Image change detection data:
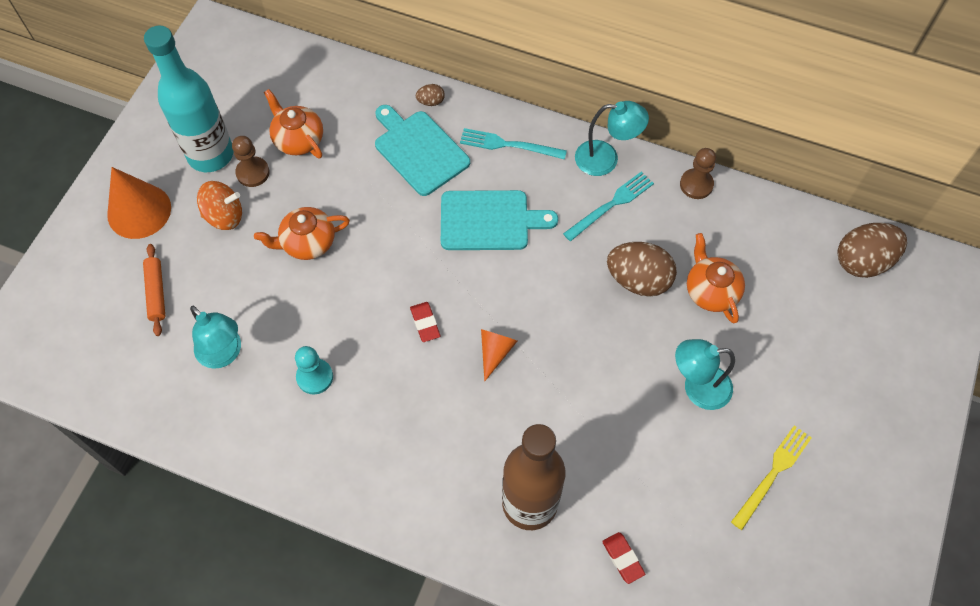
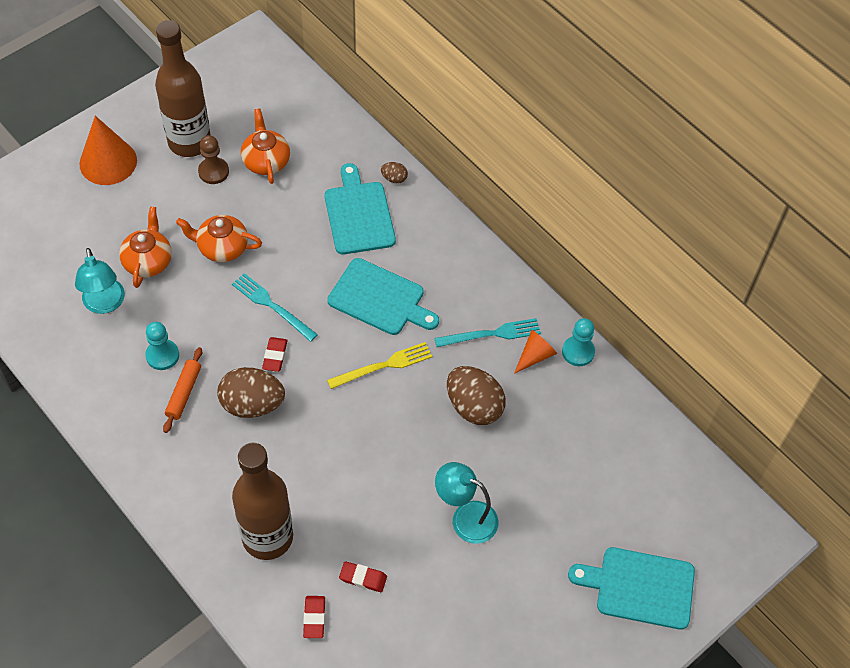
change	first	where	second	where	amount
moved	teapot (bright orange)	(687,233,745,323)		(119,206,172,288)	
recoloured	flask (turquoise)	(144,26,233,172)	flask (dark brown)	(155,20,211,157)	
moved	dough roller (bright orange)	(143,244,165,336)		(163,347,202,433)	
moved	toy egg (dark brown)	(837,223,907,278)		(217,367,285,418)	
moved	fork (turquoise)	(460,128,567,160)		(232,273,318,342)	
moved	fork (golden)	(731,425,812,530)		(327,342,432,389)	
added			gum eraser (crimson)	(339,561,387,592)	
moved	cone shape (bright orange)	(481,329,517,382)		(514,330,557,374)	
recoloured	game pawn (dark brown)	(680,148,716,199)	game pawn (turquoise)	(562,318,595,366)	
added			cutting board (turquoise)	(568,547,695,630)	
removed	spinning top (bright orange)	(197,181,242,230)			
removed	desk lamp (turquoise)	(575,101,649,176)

# Problem:
Restate the records word for word, omitting images.

# Answer to this exercise:
change	first	where	second	where	amount
moved	teapot (bright orange)	(687,233,745,323)		(119,206,172,288)	
recoloured	flask (turquoise)	(144,26,233,172)	flask (dark brown)	(155,20,211,157)	
moved	dough roller (bright orange)	(143,244,165,336)		(163,347,202,433)	
moved	toy egg (dark brown)	(837,223,907,278)		(217,367,285,418)	
moved	fork (turquoise)	(460,128,567,160)		(232,273,318,342)	
moved	fork (golden)	(731,425,812,530)		(327,342,432,389)	
added			gum eraser (crimson)	(339,561,387,592)	
moved	cone shape (bright orange)	(481,329,517,382)		(514,330,557,374)	
recoloured	game pawn (dark brown)	(680,148,716,199)	game pawn (turquoise)	(562,318,595,366)	
added			cutting board (turquoise)	(568,547,695,630)	
removed	spinning top (bright orange)	(197,181,242,230)			
removed	desk lamp (turquoise)	(575,101,649,176)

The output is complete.